-- Problem --
Scan the material for the word "power" and copy each line where it occurs.

-- Supplied information --

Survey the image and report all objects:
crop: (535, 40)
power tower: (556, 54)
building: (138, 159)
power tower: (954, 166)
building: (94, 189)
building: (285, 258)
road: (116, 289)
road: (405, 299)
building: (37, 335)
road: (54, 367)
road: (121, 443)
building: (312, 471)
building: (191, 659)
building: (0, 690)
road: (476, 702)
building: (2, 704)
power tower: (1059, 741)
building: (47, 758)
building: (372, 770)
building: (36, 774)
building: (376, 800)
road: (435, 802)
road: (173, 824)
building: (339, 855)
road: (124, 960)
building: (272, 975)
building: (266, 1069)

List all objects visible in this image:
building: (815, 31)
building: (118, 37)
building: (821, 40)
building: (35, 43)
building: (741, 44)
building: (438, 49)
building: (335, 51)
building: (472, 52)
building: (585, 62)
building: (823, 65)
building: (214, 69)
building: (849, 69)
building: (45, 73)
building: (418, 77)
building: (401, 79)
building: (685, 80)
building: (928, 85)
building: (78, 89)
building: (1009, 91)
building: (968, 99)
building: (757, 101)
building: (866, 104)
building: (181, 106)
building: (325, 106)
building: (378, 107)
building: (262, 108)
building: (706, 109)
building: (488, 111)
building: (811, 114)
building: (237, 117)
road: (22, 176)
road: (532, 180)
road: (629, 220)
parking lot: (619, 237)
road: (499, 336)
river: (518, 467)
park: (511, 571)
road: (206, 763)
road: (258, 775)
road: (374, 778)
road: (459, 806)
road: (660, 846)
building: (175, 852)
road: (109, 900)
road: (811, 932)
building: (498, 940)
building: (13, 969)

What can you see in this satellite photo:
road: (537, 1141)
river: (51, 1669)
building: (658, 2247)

-- Answer to this task --
power tower: (556, 54)
power tower: (954, 166)
power tower: (1059, 741)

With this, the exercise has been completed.